#### MATERIAL PROVIDED

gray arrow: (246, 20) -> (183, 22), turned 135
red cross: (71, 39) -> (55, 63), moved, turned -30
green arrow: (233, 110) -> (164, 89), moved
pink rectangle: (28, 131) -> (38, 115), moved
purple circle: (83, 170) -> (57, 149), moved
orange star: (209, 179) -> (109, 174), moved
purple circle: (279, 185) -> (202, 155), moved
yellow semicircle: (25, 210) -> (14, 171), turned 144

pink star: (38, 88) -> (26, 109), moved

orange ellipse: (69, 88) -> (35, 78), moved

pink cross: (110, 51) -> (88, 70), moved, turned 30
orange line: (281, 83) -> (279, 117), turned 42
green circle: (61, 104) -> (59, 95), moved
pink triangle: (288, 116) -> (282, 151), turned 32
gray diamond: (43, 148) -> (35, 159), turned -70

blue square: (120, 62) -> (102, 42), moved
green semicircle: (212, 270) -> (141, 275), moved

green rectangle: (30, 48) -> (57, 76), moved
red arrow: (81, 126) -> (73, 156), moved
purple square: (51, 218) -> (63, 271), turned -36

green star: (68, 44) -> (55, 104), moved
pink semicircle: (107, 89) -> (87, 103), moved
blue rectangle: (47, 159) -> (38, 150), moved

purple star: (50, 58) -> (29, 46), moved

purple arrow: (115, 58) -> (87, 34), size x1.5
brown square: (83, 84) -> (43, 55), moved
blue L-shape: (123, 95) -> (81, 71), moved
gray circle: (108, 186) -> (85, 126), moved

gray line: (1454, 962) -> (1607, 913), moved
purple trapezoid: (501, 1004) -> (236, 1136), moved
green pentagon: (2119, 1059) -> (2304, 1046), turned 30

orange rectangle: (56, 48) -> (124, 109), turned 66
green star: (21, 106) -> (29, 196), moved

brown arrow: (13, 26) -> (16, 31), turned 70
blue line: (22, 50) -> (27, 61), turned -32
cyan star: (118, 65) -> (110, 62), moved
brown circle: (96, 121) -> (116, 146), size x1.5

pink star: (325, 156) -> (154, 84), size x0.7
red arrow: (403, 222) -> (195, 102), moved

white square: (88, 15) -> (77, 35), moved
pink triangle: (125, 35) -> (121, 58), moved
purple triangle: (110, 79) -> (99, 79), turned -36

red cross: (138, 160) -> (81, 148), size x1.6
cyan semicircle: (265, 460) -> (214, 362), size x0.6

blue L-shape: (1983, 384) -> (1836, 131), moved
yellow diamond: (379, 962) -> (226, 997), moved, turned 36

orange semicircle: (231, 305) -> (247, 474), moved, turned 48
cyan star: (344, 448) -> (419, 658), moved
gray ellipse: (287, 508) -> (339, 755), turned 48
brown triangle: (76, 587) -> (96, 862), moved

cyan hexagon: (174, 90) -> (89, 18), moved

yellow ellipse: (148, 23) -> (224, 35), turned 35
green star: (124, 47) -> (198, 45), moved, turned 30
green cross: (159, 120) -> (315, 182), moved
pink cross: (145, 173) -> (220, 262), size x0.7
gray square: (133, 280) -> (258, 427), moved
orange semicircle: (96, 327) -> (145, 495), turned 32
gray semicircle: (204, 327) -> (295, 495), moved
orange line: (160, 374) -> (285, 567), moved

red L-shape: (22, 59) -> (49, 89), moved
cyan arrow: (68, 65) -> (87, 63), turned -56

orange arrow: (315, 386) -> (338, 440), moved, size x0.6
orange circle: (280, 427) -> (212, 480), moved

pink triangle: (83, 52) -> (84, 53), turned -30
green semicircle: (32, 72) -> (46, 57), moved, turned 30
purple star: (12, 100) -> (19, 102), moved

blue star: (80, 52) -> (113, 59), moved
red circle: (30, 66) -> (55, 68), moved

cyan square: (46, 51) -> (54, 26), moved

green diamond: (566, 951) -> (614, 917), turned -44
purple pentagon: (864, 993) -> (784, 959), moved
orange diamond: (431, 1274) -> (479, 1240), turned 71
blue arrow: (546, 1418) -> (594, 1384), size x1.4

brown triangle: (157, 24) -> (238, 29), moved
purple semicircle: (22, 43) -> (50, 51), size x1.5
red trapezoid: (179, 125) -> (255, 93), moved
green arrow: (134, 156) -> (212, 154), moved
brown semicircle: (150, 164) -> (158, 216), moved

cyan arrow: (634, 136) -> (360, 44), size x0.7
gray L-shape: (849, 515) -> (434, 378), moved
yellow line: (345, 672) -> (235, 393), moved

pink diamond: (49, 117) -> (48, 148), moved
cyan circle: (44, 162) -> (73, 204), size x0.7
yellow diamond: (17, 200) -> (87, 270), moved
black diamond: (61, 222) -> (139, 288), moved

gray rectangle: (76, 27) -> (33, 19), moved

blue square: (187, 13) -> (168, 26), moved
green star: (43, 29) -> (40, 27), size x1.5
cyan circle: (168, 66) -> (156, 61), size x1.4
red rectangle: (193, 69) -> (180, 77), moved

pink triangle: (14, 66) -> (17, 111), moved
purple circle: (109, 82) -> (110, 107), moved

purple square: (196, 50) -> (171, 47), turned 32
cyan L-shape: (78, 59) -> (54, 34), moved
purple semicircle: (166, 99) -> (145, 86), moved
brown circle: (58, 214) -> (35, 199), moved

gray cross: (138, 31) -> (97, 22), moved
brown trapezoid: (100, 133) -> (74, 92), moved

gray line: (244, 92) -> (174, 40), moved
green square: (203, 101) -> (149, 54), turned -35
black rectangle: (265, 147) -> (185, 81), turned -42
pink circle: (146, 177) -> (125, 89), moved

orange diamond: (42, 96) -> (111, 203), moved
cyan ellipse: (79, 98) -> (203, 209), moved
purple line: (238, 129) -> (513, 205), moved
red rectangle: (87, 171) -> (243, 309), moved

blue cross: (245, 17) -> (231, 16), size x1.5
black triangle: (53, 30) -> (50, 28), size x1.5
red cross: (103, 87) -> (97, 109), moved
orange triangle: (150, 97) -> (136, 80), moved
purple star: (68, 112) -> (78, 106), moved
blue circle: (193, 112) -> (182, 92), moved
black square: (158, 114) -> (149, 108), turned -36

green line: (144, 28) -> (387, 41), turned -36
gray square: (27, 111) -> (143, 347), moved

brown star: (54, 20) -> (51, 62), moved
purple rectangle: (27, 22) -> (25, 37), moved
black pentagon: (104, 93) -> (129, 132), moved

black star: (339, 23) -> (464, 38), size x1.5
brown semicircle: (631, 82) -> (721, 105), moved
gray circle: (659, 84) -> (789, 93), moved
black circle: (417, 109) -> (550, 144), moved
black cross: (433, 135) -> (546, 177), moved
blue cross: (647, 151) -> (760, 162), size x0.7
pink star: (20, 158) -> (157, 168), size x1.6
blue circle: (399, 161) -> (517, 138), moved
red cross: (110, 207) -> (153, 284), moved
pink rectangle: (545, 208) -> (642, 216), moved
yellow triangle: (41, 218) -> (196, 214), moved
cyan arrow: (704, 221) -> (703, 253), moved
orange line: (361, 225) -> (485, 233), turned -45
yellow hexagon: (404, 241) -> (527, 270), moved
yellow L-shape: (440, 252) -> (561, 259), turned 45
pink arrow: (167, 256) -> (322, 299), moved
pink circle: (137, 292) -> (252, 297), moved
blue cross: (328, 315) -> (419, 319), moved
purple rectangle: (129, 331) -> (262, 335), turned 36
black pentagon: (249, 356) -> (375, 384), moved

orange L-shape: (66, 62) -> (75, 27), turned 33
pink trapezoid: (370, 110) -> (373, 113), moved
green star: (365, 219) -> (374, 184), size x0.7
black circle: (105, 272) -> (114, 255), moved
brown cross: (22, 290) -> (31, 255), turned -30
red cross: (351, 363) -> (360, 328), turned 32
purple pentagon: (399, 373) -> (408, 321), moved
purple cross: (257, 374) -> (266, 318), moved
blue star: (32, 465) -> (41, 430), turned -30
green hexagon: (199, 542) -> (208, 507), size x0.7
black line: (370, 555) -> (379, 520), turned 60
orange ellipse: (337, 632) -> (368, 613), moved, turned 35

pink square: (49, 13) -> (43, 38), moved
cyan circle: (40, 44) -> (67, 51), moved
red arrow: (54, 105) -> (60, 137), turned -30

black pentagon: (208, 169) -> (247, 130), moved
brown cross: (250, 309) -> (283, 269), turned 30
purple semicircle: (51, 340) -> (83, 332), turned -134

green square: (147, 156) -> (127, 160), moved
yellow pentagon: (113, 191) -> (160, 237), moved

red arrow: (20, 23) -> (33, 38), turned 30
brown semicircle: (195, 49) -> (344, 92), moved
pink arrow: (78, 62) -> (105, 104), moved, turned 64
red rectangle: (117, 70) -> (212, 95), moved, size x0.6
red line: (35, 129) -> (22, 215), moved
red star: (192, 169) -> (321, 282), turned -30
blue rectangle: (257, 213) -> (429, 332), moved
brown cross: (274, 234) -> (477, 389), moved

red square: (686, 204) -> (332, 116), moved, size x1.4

########

TASK: Pull out every line above that holds the word "diamond".

EXERCISE ANSWER:
gray diamond: (43, 148) -> (35, 159), turned -70
yellow diamond: (379, 962) -> (226, 997), moved, turned 36
green diamond: (566, 951) -> (614, 917), turned -44
orange diamond: (431, 1274) -> (479, 1240), turned 71
pink diamond: (49, 117) -> (48, 148), moved
yellow diamond: (17, 200) -> (87, 270), moved
black diamond: (61, 222) -> (139, 288), moved
orange diamond: (42, 96) -> (111, 203), moved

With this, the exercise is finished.